__DIRECTION__. Render the rows from the line containing "The object further to brown" through the line containing "From the image, which object appears to be farther" as a JSON list of strings, one string per line, with blank lines omitted.

Source records
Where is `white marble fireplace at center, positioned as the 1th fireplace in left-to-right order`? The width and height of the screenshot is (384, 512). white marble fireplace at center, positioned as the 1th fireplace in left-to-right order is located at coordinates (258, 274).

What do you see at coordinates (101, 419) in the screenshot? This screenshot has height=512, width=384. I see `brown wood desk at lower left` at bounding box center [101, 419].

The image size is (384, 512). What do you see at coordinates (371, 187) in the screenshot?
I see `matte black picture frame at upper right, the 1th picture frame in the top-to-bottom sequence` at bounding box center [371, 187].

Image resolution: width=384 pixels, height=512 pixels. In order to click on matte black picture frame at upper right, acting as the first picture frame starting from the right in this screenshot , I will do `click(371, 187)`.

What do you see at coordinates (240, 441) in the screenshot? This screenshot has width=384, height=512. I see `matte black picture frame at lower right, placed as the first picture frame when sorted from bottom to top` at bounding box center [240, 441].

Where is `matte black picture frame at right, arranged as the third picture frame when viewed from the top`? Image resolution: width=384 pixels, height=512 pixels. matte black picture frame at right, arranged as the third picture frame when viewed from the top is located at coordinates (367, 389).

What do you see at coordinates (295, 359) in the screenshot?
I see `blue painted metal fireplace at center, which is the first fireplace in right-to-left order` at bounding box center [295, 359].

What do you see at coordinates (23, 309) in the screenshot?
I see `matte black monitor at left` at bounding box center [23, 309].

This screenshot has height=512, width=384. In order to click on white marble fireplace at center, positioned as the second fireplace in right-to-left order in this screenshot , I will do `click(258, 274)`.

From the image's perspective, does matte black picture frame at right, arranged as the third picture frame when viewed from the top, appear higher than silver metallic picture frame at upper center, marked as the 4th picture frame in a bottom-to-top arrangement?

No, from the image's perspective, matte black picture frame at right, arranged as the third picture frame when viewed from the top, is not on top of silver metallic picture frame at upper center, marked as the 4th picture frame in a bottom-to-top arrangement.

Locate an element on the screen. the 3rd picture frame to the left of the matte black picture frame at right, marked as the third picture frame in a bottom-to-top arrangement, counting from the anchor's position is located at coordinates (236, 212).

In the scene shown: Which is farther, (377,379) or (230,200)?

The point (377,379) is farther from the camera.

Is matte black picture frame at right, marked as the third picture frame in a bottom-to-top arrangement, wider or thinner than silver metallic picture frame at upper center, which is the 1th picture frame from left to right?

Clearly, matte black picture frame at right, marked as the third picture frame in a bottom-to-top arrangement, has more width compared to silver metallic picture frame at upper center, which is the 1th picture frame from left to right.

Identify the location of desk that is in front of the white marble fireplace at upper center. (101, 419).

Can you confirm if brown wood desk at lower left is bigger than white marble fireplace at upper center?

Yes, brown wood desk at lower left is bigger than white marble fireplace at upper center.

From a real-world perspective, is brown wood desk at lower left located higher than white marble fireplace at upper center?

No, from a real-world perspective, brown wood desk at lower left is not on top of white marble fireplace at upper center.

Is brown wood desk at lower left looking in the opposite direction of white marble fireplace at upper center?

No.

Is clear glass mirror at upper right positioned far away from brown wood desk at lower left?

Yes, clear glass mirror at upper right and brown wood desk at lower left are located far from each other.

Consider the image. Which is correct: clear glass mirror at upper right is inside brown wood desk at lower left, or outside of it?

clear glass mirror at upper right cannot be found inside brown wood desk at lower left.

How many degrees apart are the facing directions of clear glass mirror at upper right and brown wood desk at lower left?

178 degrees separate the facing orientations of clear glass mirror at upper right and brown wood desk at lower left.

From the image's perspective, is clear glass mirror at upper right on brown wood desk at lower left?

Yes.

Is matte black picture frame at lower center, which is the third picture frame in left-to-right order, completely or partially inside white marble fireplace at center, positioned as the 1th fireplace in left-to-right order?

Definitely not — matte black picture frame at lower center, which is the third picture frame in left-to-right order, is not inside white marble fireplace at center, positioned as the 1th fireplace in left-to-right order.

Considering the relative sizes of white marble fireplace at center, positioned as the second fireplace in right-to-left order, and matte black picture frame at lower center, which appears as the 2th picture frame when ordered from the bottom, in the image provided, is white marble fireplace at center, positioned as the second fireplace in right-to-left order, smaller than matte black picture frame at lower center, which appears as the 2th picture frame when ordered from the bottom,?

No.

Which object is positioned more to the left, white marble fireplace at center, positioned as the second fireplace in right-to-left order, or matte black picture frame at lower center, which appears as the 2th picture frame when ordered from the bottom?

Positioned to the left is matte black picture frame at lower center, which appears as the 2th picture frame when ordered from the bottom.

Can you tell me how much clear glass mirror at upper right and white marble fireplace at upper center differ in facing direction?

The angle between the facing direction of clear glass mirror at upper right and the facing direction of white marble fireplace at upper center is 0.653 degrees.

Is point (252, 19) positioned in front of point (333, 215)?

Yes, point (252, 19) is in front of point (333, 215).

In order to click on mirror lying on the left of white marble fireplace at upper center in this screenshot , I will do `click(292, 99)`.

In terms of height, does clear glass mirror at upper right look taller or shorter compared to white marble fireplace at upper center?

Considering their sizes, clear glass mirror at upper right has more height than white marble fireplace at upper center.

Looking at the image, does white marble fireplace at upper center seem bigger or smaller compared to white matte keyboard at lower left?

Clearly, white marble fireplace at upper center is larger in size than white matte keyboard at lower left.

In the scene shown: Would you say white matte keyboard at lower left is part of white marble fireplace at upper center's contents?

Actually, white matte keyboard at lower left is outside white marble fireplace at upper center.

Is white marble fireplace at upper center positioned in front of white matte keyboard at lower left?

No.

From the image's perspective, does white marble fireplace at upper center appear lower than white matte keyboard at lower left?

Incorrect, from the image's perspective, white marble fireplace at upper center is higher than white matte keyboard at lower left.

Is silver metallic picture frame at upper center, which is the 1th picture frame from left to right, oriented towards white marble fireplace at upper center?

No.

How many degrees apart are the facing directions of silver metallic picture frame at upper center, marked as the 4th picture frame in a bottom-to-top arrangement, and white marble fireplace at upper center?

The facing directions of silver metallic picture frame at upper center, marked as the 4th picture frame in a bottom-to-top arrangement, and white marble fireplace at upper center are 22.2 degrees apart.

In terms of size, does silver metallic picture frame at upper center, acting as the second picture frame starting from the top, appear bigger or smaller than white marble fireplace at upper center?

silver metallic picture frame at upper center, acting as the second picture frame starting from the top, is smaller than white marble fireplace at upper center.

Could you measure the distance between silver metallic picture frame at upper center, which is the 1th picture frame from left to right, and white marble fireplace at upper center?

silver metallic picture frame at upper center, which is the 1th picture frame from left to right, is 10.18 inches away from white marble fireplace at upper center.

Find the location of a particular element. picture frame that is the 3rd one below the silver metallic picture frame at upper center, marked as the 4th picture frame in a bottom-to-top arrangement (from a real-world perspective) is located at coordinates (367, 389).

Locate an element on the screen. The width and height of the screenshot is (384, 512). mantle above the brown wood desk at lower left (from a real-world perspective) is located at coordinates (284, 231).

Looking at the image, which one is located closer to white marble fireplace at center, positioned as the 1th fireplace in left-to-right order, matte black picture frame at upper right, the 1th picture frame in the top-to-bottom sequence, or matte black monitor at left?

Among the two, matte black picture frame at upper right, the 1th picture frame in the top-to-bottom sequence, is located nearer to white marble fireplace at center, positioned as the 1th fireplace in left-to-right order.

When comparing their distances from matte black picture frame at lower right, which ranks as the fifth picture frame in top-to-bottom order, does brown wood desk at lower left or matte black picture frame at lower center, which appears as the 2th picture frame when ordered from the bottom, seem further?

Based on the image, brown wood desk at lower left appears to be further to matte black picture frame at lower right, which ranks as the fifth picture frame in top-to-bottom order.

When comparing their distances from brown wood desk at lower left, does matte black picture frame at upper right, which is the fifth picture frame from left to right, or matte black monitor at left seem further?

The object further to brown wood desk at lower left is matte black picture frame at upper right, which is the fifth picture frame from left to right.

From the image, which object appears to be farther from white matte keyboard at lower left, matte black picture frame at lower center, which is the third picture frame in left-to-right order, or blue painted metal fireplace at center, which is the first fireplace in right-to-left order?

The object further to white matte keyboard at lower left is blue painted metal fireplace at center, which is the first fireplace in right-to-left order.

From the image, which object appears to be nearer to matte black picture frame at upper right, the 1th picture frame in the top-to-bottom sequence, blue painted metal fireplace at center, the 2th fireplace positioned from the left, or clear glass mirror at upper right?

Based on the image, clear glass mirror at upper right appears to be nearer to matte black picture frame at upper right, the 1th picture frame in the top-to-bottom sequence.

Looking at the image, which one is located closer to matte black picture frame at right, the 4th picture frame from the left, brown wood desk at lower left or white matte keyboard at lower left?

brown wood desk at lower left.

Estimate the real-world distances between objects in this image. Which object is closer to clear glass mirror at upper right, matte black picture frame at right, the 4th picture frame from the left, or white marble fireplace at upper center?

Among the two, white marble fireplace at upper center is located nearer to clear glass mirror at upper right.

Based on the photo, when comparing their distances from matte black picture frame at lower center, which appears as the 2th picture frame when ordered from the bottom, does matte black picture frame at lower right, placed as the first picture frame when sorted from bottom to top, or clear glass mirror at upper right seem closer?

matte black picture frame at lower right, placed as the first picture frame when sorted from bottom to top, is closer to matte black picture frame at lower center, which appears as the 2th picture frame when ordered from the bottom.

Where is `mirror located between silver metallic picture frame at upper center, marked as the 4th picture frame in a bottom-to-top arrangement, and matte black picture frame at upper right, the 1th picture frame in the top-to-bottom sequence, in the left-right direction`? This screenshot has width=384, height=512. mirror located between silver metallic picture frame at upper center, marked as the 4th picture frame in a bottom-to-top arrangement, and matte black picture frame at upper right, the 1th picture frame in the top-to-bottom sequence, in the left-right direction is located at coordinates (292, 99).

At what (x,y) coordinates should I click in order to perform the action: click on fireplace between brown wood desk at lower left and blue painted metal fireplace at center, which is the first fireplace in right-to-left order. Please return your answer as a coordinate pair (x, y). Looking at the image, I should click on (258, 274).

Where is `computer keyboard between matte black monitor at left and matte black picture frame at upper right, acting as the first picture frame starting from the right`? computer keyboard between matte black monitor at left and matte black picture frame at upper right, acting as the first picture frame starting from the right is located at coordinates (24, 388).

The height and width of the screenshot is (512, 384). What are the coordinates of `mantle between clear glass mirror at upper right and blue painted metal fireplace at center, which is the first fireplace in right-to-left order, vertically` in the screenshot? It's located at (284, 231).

__RESPONSE__.
[
  "The object further to brown wood desk at lower left is matte black picture frame at upper right, which is the fifth picture frame from left to right.",
  "From the image, which object appears to be farther from white matte keyboard at lower left, matte black picture frame at lower center, which is the third picture frame in left-to-right order, or blue painted metal fireplace at center, which is the first fireplace in right-to-left order?"
]